- [Work to do]: Gather every line of the records that contains the string "with", and copy each one. Case counts.

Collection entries
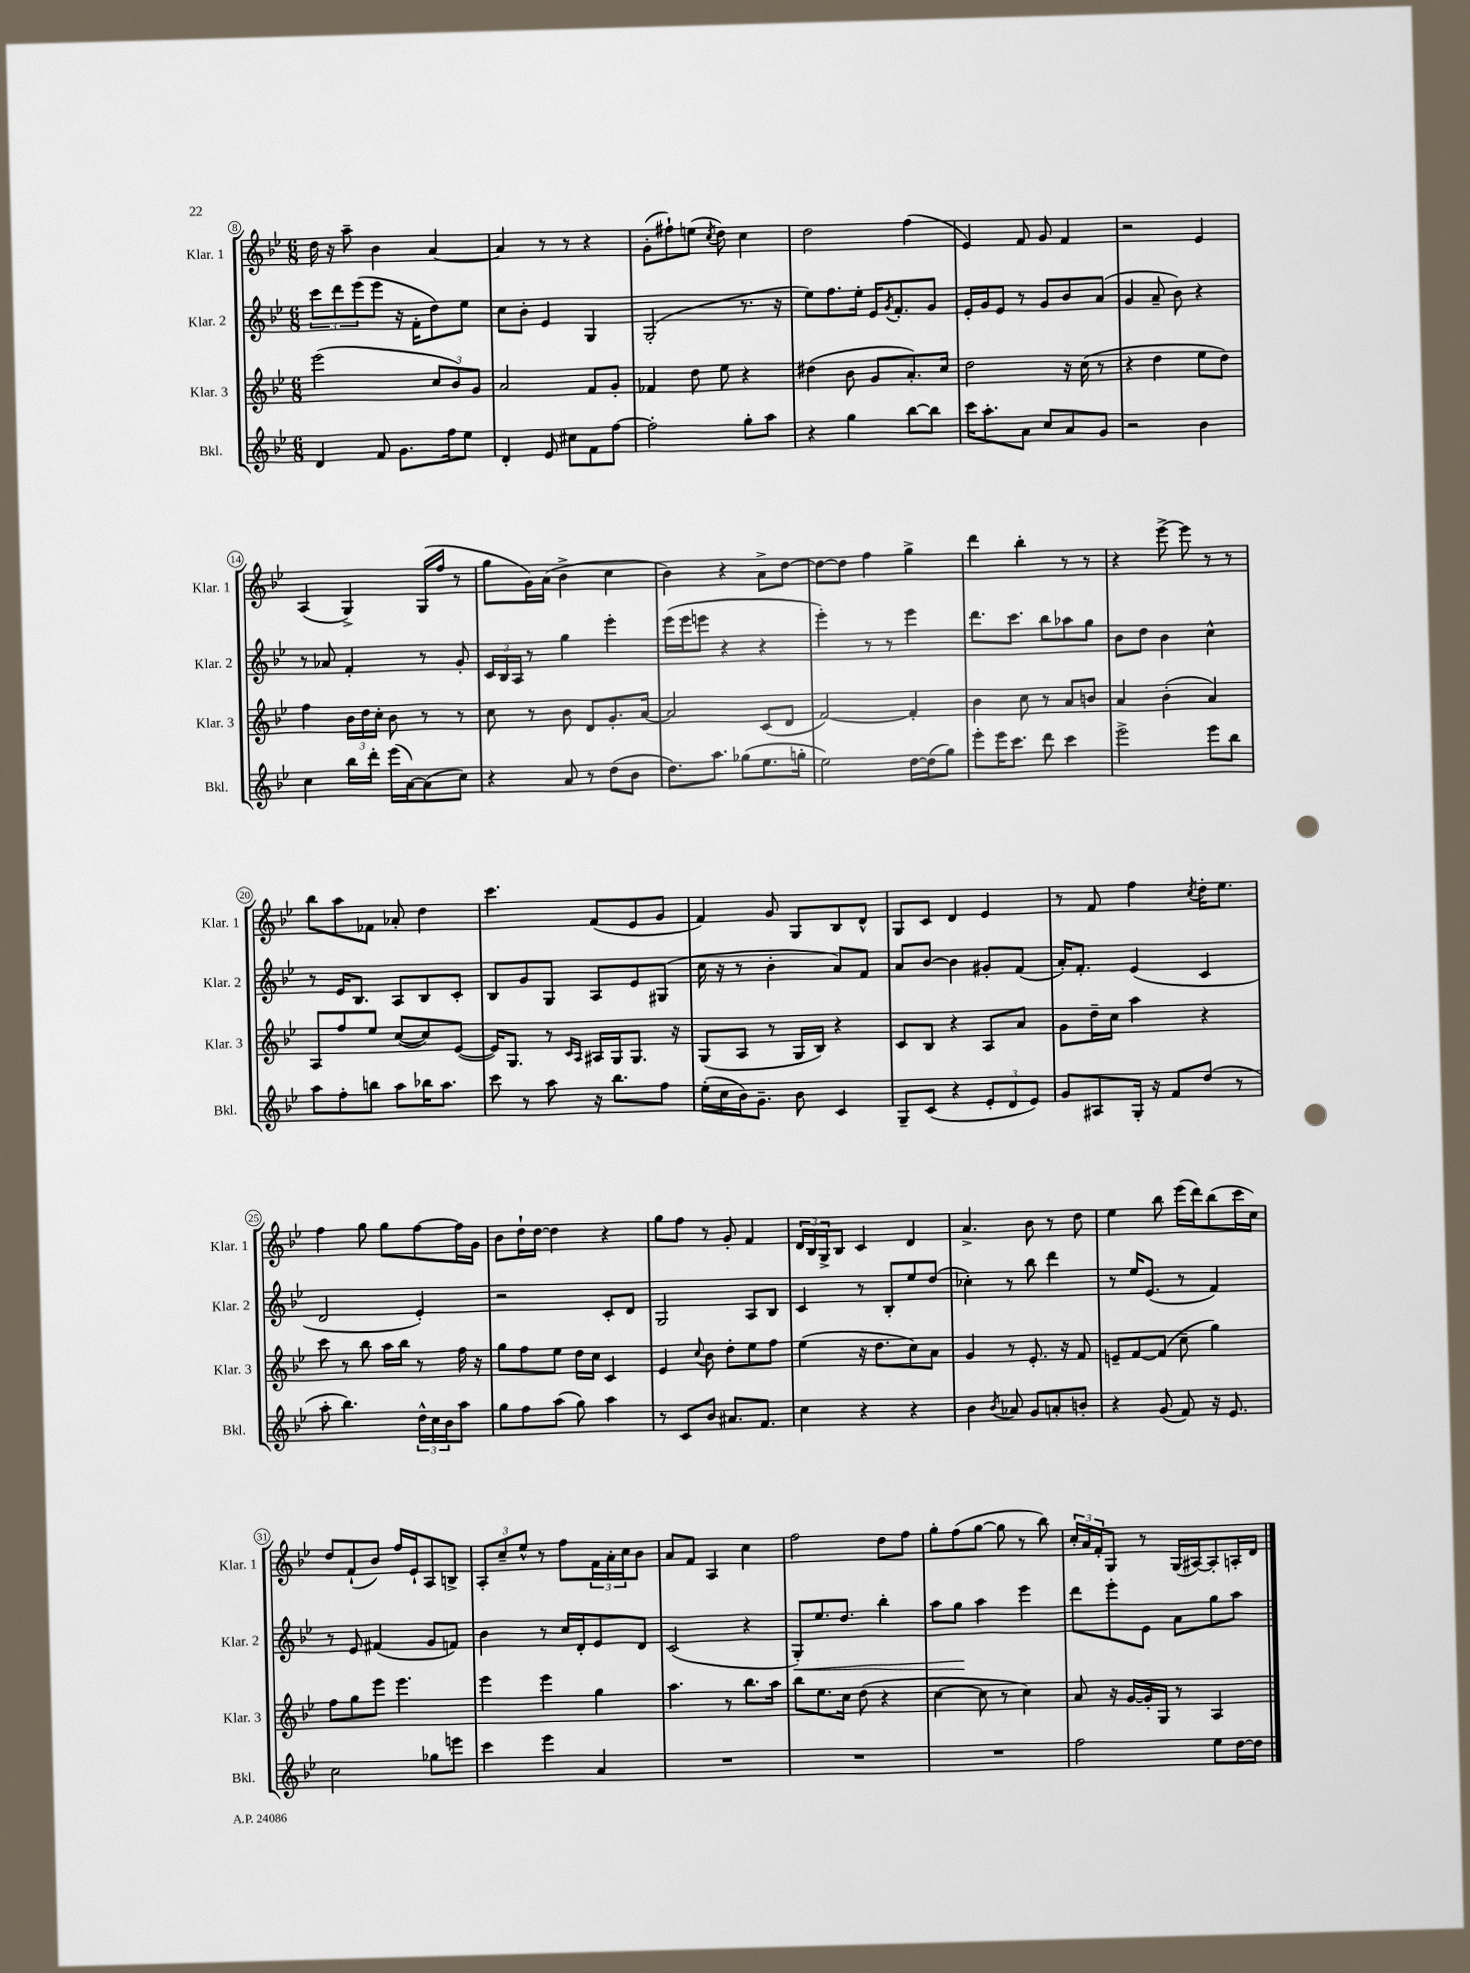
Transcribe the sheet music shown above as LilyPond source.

<<
\new StaffGroup <<
\new Staff = "s0" \with { instrumentName = "Klar. 1" shortInstrumentName = "Klar. 1" } {
    \clef treble \key bes \major \numericTimeSignature \time 6/8
    d''16 r16 a''8-- bes'4 a'4~ |
    a'4 r8 r8 r4 |
    g'8-.( fis''8-!) e''8( \acciaccatura { c''8 } d''8) c''4 |
    d''2 f''4( |
    ees'4) f'8 g'8 f'4 |
    r2 ees'4 |
    a4( g4->) g16( f''16 r8 |
    g''8 g'16) a'16( bes'4-> c''4 |
    bes'4) r4 a'8-> d''8~ |
    d''8~ d''8 f''4 g''4-> |
    d'''4 bes''4-. r8 r8 |
    r4 ees'''8~-> ees'''8 r8 r8 |
    bes''8 a''8 fes'8 aes'8-. d''4 |
    c'''4. f'8( ees'8 g'8 |
    f'4) g'8 g8 bes8 d'8-^ |
    g8 c'8 d'4 ees'4 |
    r8 f'8 f''4 \acciaccatura { c''8 } d''16-. ees''8. |
    f''4 g''8 g''8 f''8~ f''16 g'16 |
    bes'8 d''16-! d''16~ d''4 r4 |
    g''8 f''8 r8 g'8-. f'4 |
    \tuplet 3/2 { d'16 bes16 g16-> } bes8 c'4 d'4 |
    a'4.-> bes'8 r8 d''8 |
    ees''4 bes''8 ees'''16( d'''16) bes''8( c'''16 c''16) |
    d''8 f'8-!( bes'8) f''16 ees'16-! a8 b8-> |
    \tuplet 3/2 { a8-. c''8-- ees''8-^ } r8 f''8 \tuplet 3/2 { f'16 a'16-. c''16 } bes'8 |
    a'8 f'8 a4 c''4 |
    f''2 d''8 f''8 |
    g''8-. f''8( g''8~ g''8 r8 bes''8) |
    \tuplet 3/2 { c''16-. a'16 f'16-. } g8 r8 g16( ais16~) ais8-. a16-. d'16 \bar "|." |
}
\new Staff = "s1" \with { instrumentName = "Klar. 2" shortInstrumentName = "Klar. 2" } {
    \clef treble \key bes \major \numericTimeSignature \time 6/8
    \tuplet 3/2 { c'''8 d'''8 ees'''8( } ees'''8 r16 f'16-. d''8) ees''8 |
    c''8 bes'8-. ees'4 g4 |
    g2-.( r8. r16 |
    ees''8) f''8. ees''16-. ees'16 \acciaccatura { g'8 } f'8.-. g'8 |
    ees'16-. g'16 ees'8 r8 g'8 bes'8 a'8( |
    g'4 a'8-- bes'8) r4 |
    r8 aes'8 f'4-. r8 g'8-. |
    \tuplet 3/2 { c'16 bes16 a16 } r8 g''4 ees'''4-. |
    ees'''16( ees'''16 e'''8 r4 r4 |
    ees'''4-.) r8 r8 ees'''4 |
    d'''8. c'''8. bes''8 aes''8 g''8 |
    bes'8 d''8 bes'4 c''4-^ |
    r8 ees'16 bes8. a8 bes8 c'8-. |
    bes8 g'8 g8 a8 ees'8 gis8( |
    c''16 r16 r8 bes'4-. a'8) f'8 |
    a'8 bes'8~ bes'4 gis'8-. f'8( |
    a'16-.) f'8.-. ees'4( c'4 |
    d'2 ees'4-.) |
    r2 c'8-. d'8 |
    g2 a8 bes8 |
    c'4 r8 bes8-. ees''8 d''8( |
    ces''4-.) r8 bes''8 d'''4 |
    r8 ees''16 ees'8.( r8 f'4) |
    r8 ees'8 fis'4( g'8 f'8) |
    bes'4 r8 c''16 d'16-. ees'8 d'8 |
    c'2( r4 |
    g8-.\<) ees''8. d''8. bes''4-. |
    a''8 g''8\! a''4 ees'''4 |
    d'''8 ees'''8-. ees'8 a'8 g''8 a''8 \bar "|." |
}
\new Staff = "s2" \with { instrumentName = "Klar. 3" shortInstrumentName = "Klar. 3" } {
    \clef treble \key bes \major \numericTimeSignature \time 6/8
    ees'''2( \tuplet 3/2 { c''8 bes'8) g'8 } |
    a'2 f'8 g'8-. |
    fes'4 d''8 ees''8 r4 |
    dis''4( bes'8 g'8 a'8.-.) c''16 |
    d''2 r16 c''16( r8 |
    r4 d''4 ees''8 d''8) |
    f''4 \tuplet 3/2 { bes'16 d''16 c''16-. } bes'8 r8 r8 |
    c''8 r8 bes'8 d'8 g'8.-. a'16~ |
    a'2 c'8( d'8 |
    f'2~) f'4-. |
    bes'4 c''8 r8 a'8 b'8 |
    a'4 bes'4-.( a'4) |
    a8 f''8 ees''8 c''8~( c''8) ees'8~( |
    ees'16) g8. r8 \grace { c'16 a16 } ais16 g16 g8. r16 |
    g8( a8 r8 g16 bes16) r4 |
    c'8 bes8 r4 a8 a'8 |
    g'8 d''16-- c''16 a''4 r4 |
    c'''8 r8 bes''8 a''16 bes''16 r8 f''16 r16 |
    g''8 f''8 ees''8 d''16 c''16 c'4 |
    ees'4 \appoggiatura { c''8 } bes'8 d''8-. ees''8 f''8 |
    ees''4( r16 d''8. c''8) a'8 |
    g'4 r8 ees'8.-. r16 f'8 |
    e'8-- f'8~ f'8( c''8-- g''4) |
    f''8 g''8 ees'''8 ees'''4. |
    ees'''4 ees'''4 g''4 |
    a''4. r8 bes''8. a''16 |
    bes''8 ees''8. c''16 d''8( r4 |
    c''4~ c''8 r8 c''4) |
    a'8 r16 g'16~ g'16-. g16 r8 a4 \bar "|." |
}
\new Staff = "s3" \with { instrumentName = "Bkl." shortInstrumentName = "Bkl." } {
    \clef treble \key bes \major \numericTimeSignature \time 6/8
    d'4 f'8 g'8. f''16 ees''8 |
    d'4-. ees'8 cis''8 f'8 f''8~ |
    f''2-. g''8-. a''8 |
    r4 g''4 bes''8~ bes''8 |
    c'''16 a''8.-. a'8 c''8 a'8 g'8 |
    r2 bes'4 |
    c''4 bes''16 d'''16-. ees'''16( a'16~) a'8( c''8) |
    r4 a'8 r8 d''8( bes'8 |
    d''8.) a''8. ges''8( ees''8. g''16-. |
    ees''2) d''16~ d''16( g''8) |
    ees'''8-. ees'''16 c'''8. d'''8 c'''4 |
    ees'''2-> ees'''8 bes''8 |
    a''8 f''8-. b''8 a''8 bes''16 a''8. |
    c'''8 r8 a''8 r16 bes''8. f''8 |
    ees''16-.( c''16 bes'16) g'8.-- bes'8 c'4 |
    g8-- c'8( r4 \tuplet 3/2 { ees'8-. d'8 ees'8) } |
    g'8 ais8 g16-. r16 f'8 d''8( r8 |
    a''8-. bes''4.) \tuplet 3/2 { d''16-^ c''16 bes'16 } a''8 |
    g''8 f''8 a''8( g''8) a''4 |
    r8 c'8 bes'8 ais'8. f'8. |
    c''4 r4 r4 |
    bes'4 \acciaccatura { bes'8 } aes'8 g'8 a'8-. b'8-. |
    r4 g'8( f'8) r16 ees'8. |
    c''2 ges''8 e'''8 |
    c'''4 ees'''4 a'4 |
    R2. |
    R2. |
    R2. |
    f''2 ees''8 d''16~ d''16 \bar "|." |
}
>>
>>
\layout { \context { \Score currentBarNumber = #8 \override BarNumber.stencil = #(make-stencil-circler 0.1 0.3 ly:text-interface::print) } }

- [Complete answer]:
\new Staff = "s0" \with { instrumentName = "Klar. 1" shortInstrumentName = "Klar. 1" } {
\new Staff = "s1" \with { instrumentName = "Klar. 2" shortInstrumentName = "Klar. 2" } {
\new Staff = "s2" \with { instrumentName = "Klar. 3" shortInstrumentName = "Klar. 3" } {
\new Staff = "s3" \with { instrumentName = "Bkl." shortInstrumentName = "Bkl." } {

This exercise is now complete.